→ AIM OF THE TASK
Going line by line through the listing below, count each line that includes the word "black", and reply with the count only.

→ EXCERPTED DATA
════════════════
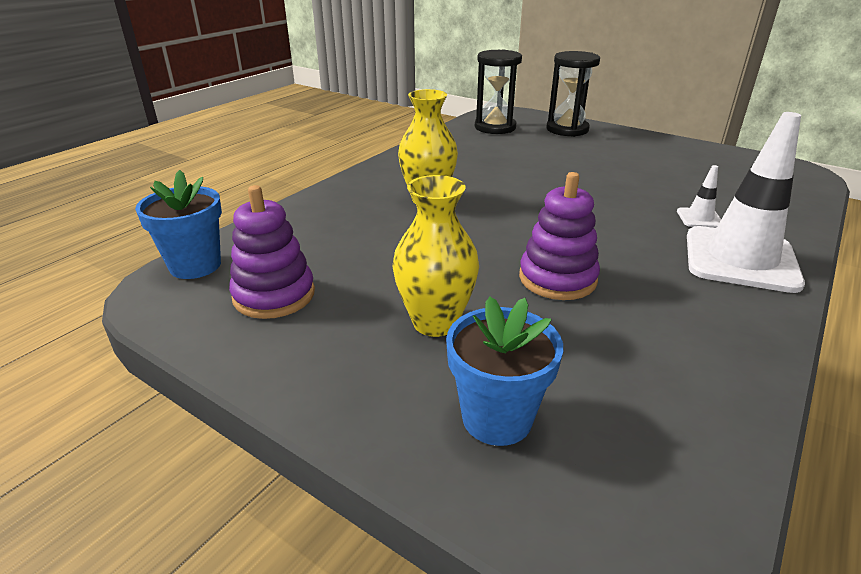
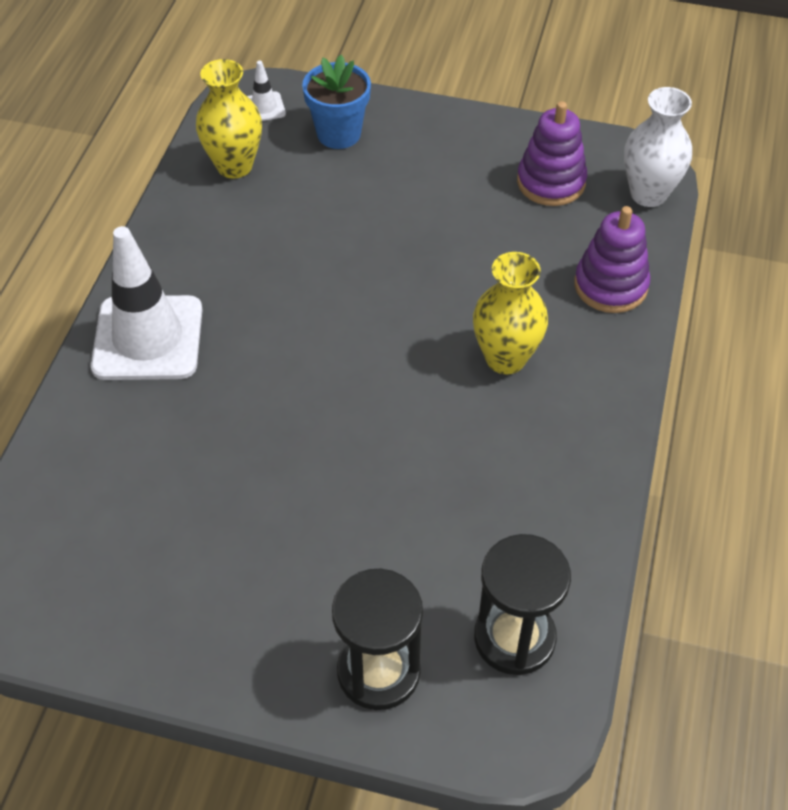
camera: 160 degrees right, 20 degrees up
(195, 265) = (648, 194): blue flower pot -> white vase
(435, 322) = (409, 190): yellow vase -> yellow vase (234, 166)
(557, 279) = (324, 262): purple stacking toy -> purple stacking toy (610, 286)
(699, 218) = (176, 408): white traffic cone -> white traffic cone (264, 107)

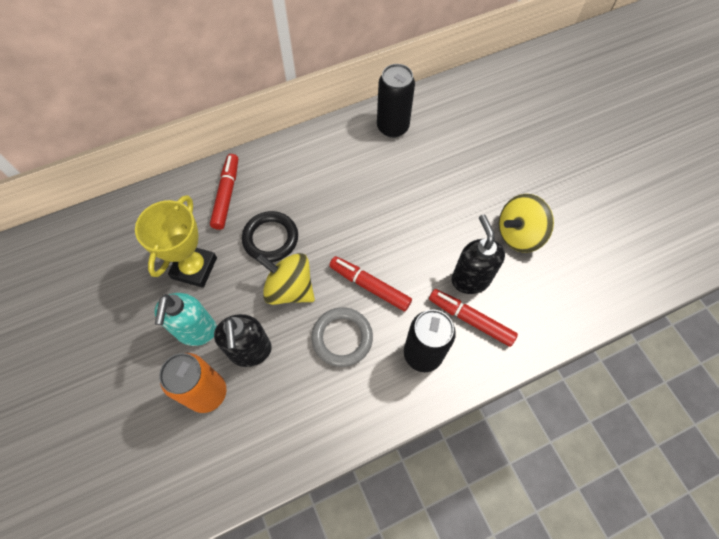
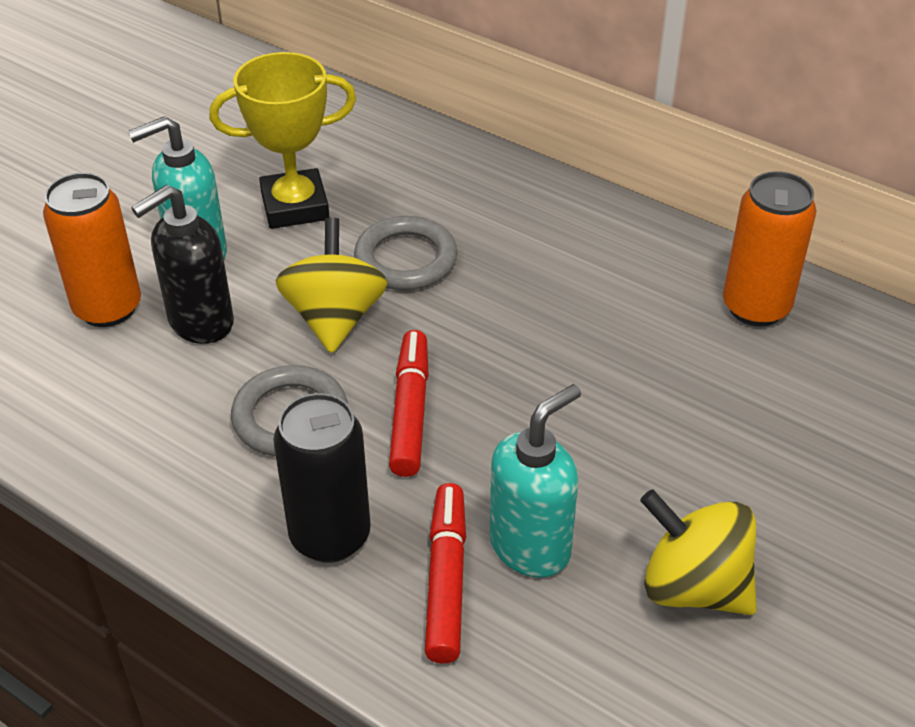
camera: 60 degrees right, 20 degrees down
(226, 195) = (442, 181): red marker -> none
(270, 238) = (406, 259): black ring -> grey ring
(392, 127) = (756, 307): black can -> orange can
(470, 279) = (531, 546): black soap dispenser -> turquoise soap dispenser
════════════════
→ OUTPUT BELOW
3